**PROBLEM TO SOLVE**
Go through the material under this sentence. Return every line holding "tertiary".

**DATASET CONTENT**
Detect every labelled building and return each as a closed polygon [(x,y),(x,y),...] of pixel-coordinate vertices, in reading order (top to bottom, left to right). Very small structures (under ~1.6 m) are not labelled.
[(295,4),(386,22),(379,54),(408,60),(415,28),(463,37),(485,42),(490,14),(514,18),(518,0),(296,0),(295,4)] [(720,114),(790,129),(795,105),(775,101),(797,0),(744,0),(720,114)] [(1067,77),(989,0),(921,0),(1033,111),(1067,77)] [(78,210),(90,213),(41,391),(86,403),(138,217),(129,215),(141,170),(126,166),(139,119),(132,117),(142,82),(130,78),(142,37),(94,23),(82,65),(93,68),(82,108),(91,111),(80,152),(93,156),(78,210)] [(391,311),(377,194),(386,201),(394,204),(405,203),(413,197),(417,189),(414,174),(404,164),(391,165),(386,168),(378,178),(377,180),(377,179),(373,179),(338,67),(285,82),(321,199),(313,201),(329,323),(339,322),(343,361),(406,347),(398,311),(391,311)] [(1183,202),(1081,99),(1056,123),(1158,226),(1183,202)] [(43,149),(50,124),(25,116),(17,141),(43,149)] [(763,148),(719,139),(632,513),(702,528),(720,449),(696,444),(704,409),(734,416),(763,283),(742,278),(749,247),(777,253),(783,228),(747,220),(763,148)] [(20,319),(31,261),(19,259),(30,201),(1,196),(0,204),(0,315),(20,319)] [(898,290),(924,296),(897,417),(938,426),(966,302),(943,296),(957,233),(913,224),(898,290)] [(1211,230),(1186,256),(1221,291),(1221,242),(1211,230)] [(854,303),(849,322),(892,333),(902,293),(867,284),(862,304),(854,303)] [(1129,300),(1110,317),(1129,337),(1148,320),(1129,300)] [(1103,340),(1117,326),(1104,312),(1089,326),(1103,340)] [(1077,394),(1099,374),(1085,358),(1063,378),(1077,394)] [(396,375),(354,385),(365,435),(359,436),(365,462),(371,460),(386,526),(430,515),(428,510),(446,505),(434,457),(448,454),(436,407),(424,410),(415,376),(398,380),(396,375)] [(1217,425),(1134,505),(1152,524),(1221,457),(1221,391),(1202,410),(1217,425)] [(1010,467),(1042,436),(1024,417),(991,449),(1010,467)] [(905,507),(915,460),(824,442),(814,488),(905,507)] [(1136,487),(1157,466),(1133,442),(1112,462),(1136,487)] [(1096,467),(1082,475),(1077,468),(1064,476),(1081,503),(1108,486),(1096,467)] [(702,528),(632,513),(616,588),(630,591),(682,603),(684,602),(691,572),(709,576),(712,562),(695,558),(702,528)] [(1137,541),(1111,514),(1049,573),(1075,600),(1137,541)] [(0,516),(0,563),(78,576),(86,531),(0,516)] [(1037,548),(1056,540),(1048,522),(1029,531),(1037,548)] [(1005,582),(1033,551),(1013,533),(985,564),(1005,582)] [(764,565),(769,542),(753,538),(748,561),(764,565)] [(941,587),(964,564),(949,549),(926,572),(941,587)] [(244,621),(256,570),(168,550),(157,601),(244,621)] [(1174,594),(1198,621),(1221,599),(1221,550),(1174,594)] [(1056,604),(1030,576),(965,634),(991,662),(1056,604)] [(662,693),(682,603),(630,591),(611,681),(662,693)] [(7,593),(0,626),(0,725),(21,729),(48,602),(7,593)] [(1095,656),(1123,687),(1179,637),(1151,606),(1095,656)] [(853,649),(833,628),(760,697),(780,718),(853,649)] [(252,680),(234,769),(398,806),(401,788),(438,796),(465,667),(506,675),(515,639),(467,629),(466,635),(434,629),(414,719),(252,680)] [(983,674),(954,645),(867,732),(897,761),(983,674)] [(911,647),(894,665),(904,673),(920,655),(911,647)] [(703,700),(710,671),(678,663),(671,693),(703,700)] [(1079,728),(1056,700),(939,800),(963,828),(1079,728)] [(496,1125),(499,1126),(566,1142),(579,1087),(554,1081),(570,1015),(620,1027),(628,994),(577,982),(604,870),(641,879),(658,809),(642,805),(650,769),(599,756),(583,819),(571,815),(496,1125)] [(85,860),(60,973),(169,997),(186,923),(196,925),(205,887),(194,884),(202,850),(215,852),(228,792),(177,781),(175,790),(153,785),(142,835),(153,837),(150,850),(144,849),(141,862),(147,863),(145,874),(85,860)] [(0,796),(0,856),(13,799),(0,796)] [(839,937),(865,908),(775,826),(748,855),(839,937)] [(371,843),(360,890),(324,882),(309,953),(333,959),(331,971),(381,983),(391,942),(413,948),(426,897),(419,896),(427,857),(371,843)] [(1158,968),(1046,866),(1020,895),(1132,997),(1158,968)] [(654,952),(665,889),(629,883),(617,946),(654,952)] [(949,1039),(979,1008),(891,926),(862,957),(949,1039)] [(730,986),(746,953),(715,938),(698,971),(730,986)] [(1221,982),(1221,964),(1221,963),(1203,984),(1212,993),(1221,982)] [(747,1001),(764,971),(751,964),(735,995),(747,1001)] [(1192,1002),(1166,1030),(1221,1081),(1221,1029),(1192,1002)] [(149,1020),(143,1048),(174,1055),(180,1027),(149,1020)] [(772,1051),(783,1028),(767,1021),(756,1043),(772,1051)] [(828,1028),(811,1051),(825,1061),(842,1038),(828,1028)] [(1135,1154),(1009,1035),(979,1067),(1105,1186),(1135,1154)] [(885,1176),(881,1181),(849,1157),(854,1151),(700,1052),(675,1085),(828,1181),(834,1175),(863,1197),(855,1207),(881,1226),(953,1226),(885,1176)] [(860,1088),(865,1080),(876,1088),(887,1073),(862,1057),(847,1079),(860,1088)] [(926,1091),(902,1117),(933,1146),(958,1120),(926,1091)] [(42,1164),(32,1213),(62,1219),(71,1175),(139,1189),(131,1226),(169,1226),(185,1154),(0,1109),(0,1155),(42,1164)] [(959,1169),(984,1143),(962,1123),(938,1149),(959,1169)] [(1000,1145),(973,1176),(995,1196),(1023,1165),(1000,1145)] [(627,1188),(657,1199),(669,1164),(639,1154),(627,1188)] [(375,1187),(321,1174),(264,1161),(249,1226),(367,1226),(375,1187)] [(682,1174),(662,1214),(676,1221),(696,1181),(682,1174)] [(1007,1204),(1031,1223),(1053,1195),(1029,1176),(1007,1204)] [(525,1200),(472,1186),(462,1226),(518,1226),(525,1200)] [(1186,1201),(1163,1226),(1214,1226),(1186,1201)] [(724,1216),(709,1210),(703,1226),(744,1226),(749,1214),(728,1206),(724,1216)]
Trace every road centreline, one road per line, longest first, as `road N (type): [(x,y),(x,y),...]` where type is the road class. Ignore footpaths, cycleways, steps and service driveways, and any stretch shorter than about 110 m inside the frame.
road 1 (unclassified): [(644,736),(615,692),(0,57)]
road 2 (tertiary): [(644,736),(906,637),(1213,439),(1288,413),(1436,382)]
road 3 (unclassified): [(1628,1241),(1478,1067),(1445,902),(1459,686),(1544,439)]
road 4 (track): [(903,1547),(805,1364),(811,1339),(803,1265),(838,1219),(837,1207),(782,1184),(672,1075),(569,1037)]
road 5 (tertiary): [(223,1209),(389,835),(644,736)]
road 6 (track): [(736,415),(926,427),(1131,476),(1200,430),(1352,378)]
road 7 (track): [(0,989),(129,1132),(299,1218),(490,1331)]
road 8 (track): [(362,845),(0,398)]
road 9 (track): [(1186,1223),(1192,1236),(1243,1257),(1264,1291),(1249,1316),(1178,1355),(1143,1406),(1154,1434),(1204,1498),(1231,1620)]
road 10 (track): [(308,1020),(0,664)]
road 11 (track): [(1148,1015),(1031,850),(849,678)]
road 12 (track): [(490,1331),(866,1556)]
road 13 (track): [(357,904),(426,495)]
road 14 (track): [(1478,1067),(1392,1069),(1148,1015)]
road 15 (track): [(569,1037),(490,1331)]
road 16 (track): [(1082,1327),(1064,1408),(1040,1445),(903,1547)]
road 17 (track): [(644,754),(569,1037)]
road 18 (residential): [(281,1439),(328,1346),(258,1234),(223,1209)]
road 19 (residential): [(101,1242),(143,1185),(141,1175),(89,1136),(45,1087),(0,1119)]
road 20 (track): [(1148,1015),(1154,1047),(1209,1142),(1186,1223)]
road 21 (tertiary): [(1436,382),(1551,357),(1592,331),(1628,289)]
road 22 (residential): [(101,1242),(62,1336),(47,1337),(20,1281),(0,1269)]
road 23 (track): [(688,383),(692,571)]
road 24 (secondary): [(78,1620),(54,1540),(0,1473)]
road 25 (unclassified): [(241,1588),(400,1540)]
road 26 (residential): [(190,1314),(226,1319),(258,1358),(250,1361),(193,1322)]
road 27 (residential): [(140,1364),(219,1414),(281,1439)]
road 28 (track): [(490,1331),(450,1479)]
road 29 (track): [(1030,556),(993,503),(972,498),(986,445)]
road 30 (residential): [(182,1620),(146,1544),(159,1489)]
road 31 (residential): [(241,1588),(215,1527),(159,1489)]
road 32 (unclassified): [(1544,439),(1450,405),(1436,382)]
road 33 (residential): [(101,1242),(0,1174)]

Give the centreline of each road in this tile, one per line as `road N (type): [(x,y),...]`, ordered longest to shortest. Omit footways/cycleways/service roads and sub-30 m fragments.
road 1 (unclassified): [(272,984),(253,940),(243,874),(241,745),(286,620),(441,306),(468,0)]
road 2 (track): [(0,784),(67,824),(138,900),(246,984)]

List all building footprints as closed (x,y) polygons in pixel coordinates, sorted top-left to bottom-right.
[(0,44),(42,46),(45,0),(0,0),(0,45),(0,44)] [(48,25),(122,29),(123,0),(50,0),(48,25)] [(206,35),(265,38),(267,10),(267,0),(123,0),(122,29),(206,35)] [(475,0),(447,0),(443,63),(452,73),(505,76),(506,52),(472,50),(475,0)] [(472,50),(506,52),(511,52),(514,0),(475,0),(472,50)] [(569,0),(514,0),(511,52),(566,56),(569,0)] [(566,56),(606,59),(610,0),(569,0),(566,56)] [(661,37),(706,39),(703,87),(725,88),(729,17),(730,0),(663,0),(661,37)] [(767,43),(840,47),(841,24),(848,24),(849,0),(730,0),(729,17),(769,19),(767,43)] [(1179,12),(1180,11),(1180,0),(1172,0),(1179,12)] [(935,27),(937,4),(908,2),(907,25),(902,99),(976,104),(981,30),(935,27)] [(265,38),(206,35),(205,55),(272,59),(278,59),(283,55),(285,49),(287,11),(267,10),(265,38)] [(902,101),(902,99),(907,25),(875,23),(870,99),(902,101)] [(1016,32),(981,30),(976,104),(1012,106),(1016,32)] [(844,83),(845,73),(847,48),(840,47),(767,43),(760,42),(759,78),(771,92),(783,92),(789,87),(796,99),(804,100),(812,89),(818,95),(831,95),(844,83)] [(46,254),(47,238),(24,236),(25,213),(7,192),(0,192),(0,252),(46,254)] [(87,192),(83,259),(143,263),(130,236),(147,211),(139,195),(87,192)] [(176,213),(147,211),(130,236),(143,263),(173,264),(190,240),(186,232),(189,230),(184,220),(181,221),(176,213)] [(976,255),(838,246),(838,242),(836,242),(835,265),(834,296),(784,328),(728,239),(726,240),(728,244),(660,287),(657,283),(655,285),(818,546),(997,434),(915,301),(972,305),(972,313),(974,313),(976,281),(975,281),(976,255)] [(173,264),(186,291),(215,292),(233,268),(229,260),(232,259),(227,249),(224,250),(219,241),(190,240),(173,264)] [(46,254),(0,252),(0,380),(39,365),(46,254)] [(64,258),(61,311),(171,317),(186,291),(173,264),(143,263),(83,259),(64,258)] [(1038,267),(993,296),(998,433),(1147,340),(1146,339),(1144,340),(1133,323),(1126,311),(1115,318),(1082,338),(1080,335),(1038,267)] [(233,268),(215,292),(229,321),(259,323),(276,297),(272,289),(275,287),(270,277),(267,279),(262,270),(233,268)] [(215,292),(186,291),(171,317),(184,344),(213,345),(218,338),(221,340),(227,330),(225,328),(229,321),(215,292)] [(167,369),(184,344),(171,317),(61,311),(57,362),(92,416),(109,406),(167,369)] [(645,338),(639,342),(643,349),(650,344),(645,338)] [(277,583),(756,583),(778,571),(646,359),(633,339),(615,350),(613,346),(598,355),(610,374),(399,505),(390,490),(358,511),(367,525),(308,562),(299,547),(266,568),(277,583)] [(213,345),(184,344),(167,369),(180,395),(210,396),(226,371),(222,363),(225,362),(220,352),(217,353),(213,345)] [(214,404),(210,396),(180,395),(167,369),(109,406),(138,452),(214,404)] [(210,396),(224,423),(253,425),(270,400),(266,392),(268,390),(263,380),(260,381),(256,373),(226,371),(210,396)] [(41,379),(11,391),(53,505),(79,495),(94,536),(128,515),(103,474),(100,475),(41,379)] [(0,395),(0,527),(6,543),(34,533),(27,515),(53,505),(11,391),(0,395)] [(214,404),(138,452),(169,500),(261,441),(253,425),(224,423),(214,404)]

**WRITTEN SOLUTION**
road 2 (tertiary): [(644,736),(906,637),(1213,439),(1288,413),(1436,382)]
road 5 (tertiary): [(223,1209),(389,835),(644,736)]
road 21 (tertiary): [(1436,382),(1551,357),(1592,331),(1628,289)]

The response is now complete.